REQUIRED WORK >>
Among the lines below, copy each one in which "moved" appears.

DATASET CONTENT >>
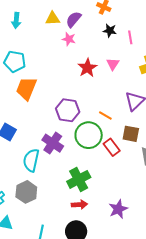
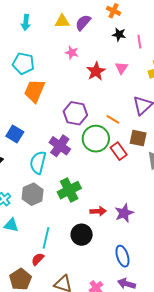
pink star: (69, 39) -> (72, 53), moved
green cross: (79, 179) -> (69, 190), moved
red arrow: (79, 205) -> (98, 211), moved

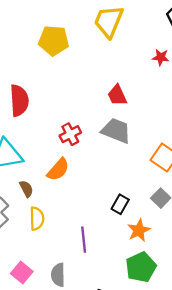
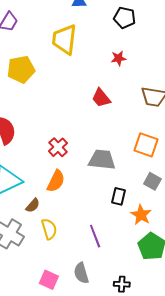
red trapezoid: (117, 95) -> (101, 98), moved
gray trapezoid: (116, 131) -> (102, 160), moved
brown semicircle: (26, 189) -> (33, 205), turned 84

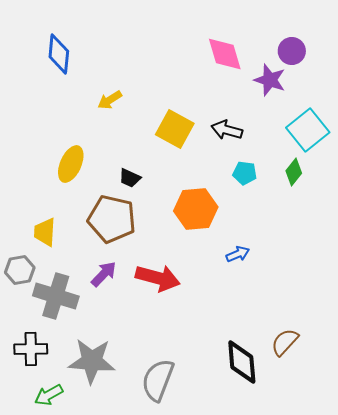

ANSWER SPACE >>
pink star: (69, 39) -> (72, 53), moved
green cross: (79, 179) -> (69, 190), moved
red arrow: (79, 205) -> (98, 211), moved
red trapezoid: (117, 95) -> (101, 98), moved
gray trapezoid: (116, 131) -> (102, 160), moved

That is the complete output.